■ **Data**:
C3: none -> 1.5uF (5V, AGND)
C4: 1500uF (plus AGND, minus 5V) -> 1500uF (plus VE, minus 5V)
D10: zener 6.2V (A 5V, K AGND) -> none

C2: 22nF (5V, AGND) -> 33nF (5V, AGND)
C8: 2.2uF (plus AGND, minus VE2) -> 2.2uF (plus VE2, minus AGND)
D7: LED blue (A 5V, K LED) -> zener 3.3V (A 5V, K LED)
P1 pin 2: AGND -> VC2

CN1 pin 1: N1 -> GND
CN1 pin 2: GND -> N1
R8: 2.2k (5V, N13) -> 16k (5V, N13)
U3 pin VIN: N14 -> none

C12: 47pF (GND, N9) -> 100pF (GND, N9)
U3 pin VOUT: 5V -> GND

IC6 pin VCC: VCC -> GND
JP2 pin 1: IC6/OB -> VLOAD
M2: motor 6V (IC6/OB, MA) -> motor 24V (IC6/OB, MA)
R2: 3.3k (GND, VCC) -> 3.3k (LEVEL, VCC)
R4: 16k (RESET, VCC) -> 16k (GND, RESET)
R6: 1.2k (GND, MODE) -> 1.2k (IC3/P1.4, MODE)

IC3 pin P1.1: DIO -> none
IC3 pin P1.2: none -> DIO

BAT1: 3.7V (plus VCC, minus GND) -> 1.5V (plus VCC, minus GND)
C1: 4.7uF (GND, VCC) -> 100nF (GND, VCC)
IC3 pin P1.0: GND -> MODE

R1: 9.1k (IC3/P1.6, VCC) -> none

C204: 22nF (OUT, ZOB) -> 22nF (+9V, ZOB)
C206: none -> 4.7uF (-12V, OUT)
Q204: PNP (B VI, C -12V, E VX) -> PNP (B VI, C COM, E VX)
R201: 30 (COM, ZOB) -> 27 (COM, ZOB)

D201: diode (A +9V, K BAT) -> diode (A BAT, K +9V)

■ **Exercise details**:
Repeat each entry exactly.

■ **Written solution**:
C3: none -> 1.5uF (5V, AGND)
C4: 1500uF (plus AGND, minus 5V) -> 1500uF (plus VE, minus 5V)
D10: zener 6.2V (A 5V, K AGND) -> none

C2: 22nF (5V, AGND) -> 33nF (5V, AGND)
C8: 2.2uF (plus AGND, minus VE2) -> 2.2uF (plus VE2, minus AGND)
D7: LED blue (A 5V, K LED) -> zener 3.3V (A 5V, K LED)
P1 pin 2: AGND -> VC2

CN1 pin 1: N1 -> GND
CN1 pin 2: GND -> N1
R8: 2.2k (5V, N13) -> 16k (5V, N13)
U3 pin VIN: N14 -> none

C12: 47pF (GND, N9) -> 100pF (GND, N9)
U3 pin VOUT: 5V -> GND

IC6 pin VCC: VCC -> GND
JP2 pin 1: IC6/OB -> VLOAD
M2: motor 6V (IC6/OB, MA) -> motor 24V (IC6/OB, MA)
R2: 3.3k (GND, VCC) -> 3.3k (LEVEL, VCC)
R4: 16k (RESET, VCC) -> 16k (GND, RESET)
R6: 1.2k (GND, MODE) -> 1.2k (IC3/P1.4, MODE)

IC3 pin P1.1: DIO -> none
IC3 pin P1.2: none -> DIO

BAT1: 3.7V (plus VCC, minus GND) -> 1.5V (plus VCC, minus GND)
C1: 4.7uF (GND, VCC) -> 100nF (GND, VCC)
IC3 pin P1.0: GND -> MODE

R1: 9.1k (IC3/P1.6, VCC) -> none

C204: 22nF (OUT, ZOB) -> 22nF (+9V, ZOB)
C206: none -> 4.7uF (-12V, OUT)
Q204: PNP (B VI, C -12V, E VX) -> PNP (B VI, C COM, E VX)
R201: 30 (COM, ZOB) -> 27 (COM, ZOB)

D201: diode (A +9V, K BAT) -> diode (A BAT, K +9V)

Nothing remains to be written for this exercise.